▶ _WHAT THIS TASK INVOLVES_: Every line below needs to be printed again exactly, without any of its pictures.

-----

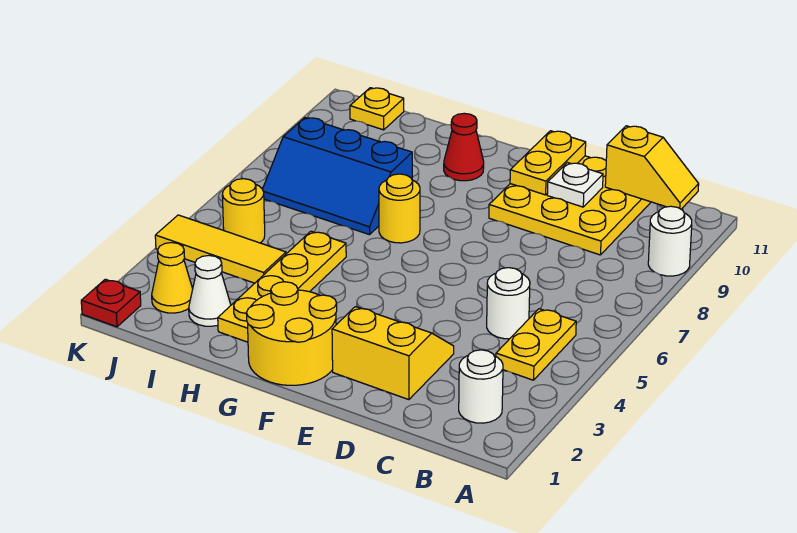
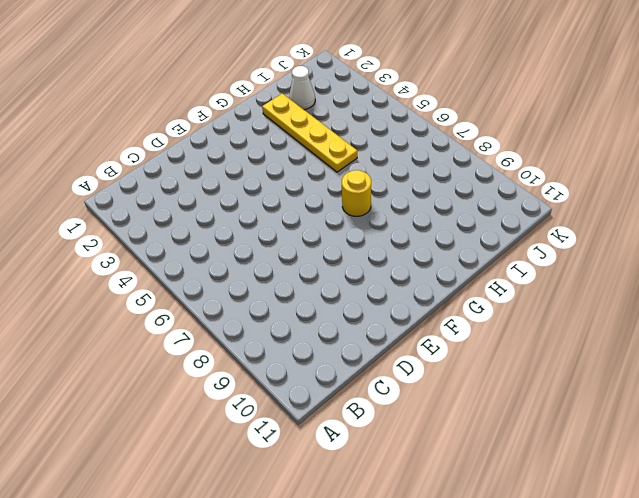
none -> white round brick A9 level 1
none -> white round brick B2 level 1
none -> yellow plate B4:B5 level 1

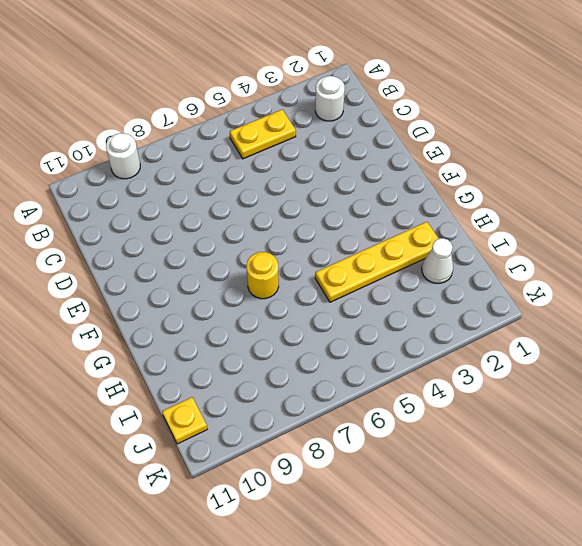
none -> white round brick C5 level 1
none -> yellow plate C9:E11 level 1
none -> yellow slope D2:E3 level 1 top 2

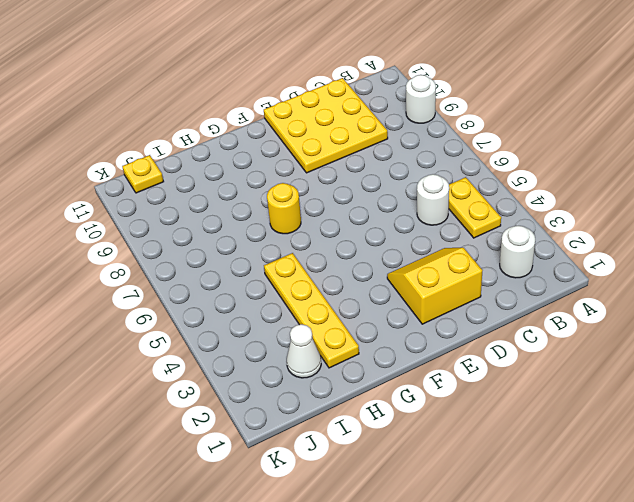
none -> yellow round brick F1:G2 level 1
none -> red cone G10 level 1
none -> blue slope H7:J8 level 1 top 8

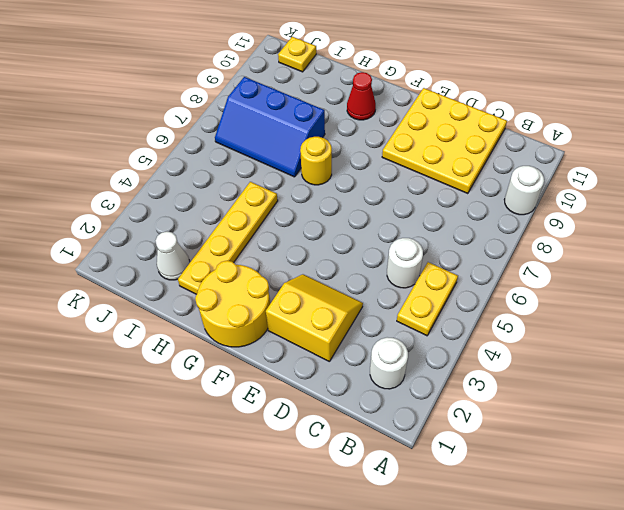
none -> yellow tile I4:K4 level 1
none -> yellow cone J2 level 1
none -> yellow round brick J5 level 1

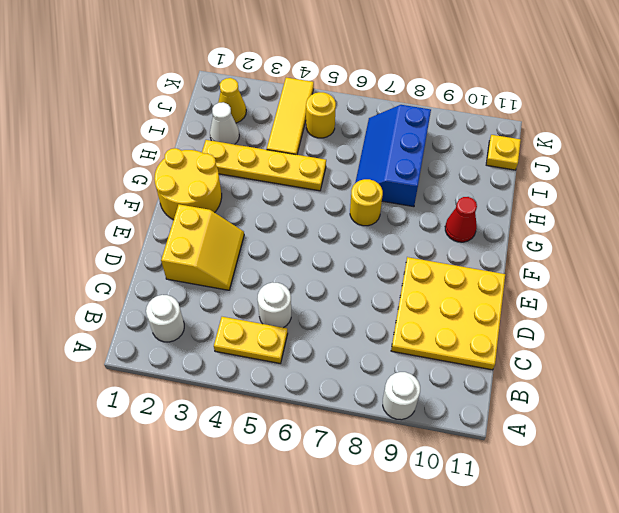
none -> red plate K1 level 1
none -> yellow slope B11:C11 level 2 top C
none -> white plate D10 level 2

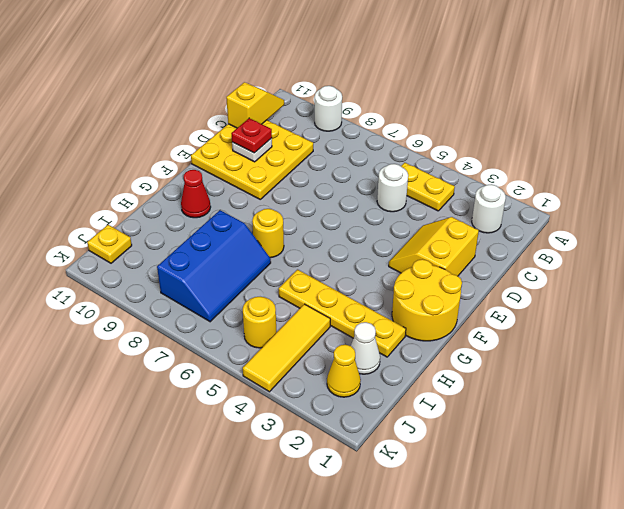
red plate D10 level 3 -> red plate K1 level 1
none -> yellow plate E10:E11 level 2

-----

▶ _OUTPUT_:
none -> white round brick A9 level 1
none -> white round brick B2 level 1
none -> yellow plate B4:B5 level 1

none -> white round brick C5 level 1
none -> yellow plate C9:E11 level 1
none -> yellow slope D2:E3 level 1 top 2

none -> yellow round brick F1:G2 level 1
none -> red cone G10 level 1
none -> blue slope H7:J8 level 1 top 8

none -> yellow tile I4:K4 level 1
none -> yellow cone J2 level 1
none -> yellow round brick J5 level 1

none -> red plate K1 level 1
none -> yellow slope B11:C11 level 2 top C
none -> white plate D10 level 2

red plate D10 level 3 -> red plate K1 level 1
none -> yellow plate E10:E11 level 2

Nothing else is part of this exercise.